WORK INSTRUCTIONS = Copy nothing but the text: reproduce each line of the listing exactly and leave the pictures out.

-=-=-=-=-

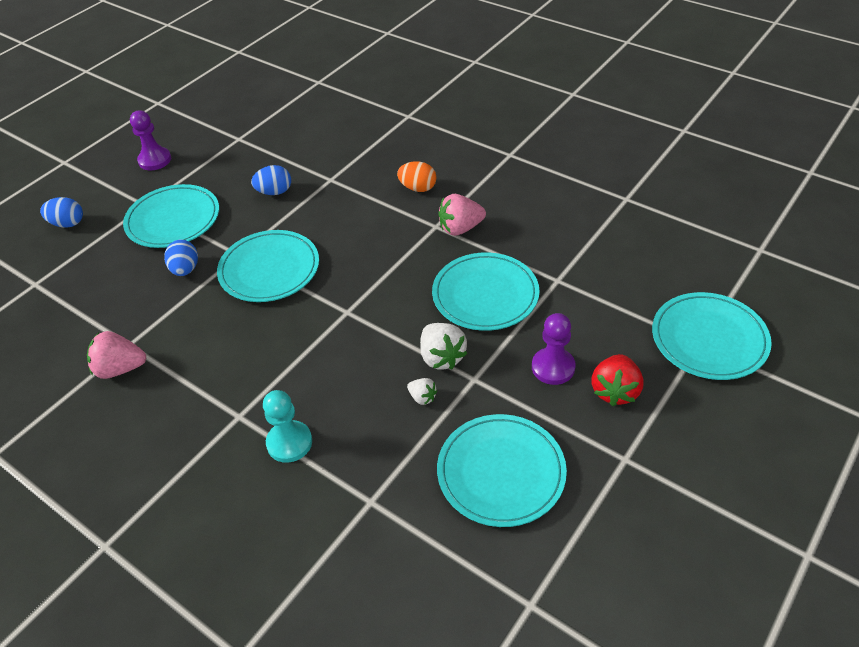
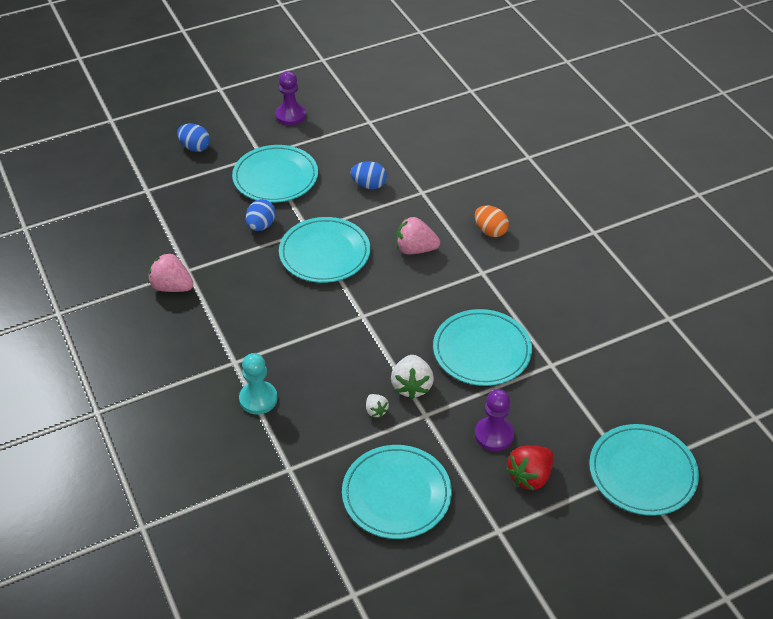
camera: 25 degrees right, 0 degrees up
(460, 228) = (501, 283): pink strawberry -> pink strawberry (415, 249)

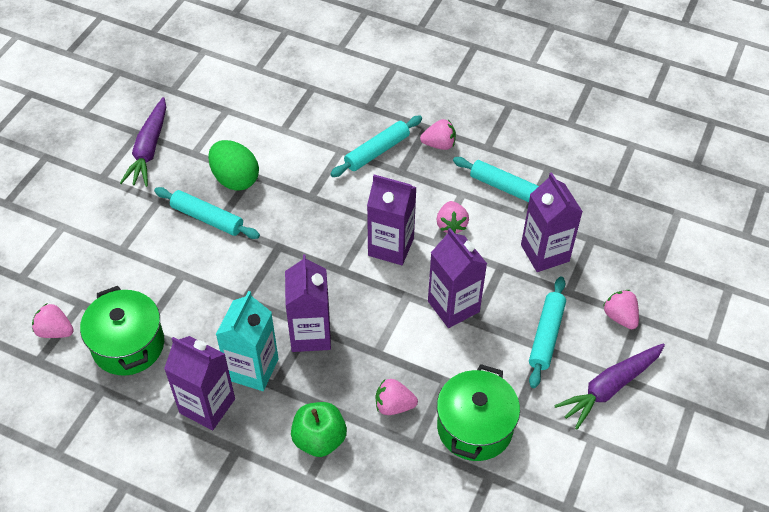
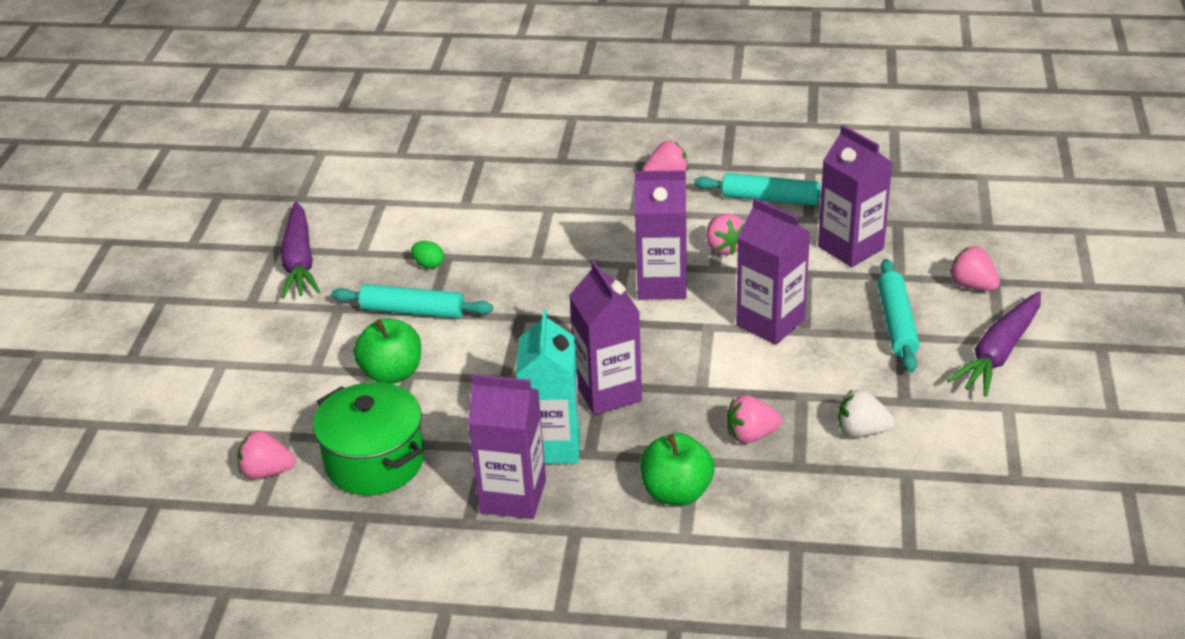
camera: 15 degrees left, 15 degrees down
(171, 270) = (392, 373): none -> green apple
(235, 179) = (429, 265): green egg -> green egg, size x0.46
(377, 151) = (594, 199): turquoise rolling pin -> none
(474, 427) = (862, 431): green pot -> white strawberry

-=-=-=-=-

SOLUTION FOR THIS EXERCISE =
camera: 25 degrees right, 0 degrees up
(460, 228) = (501, 283): pink strawberry -> pink strawberry (415, 249)

camera: 15 degrees left, 15 degrees down
(171, 270) = (392, 373): none -> green apple
(235, 179) = (429, 265): green egg -> green egg, size x0.46
(377, 151) = (594, 199): turquoise rolling pin -> none
(474, 427) = (862, 431): green pot -> white strawberry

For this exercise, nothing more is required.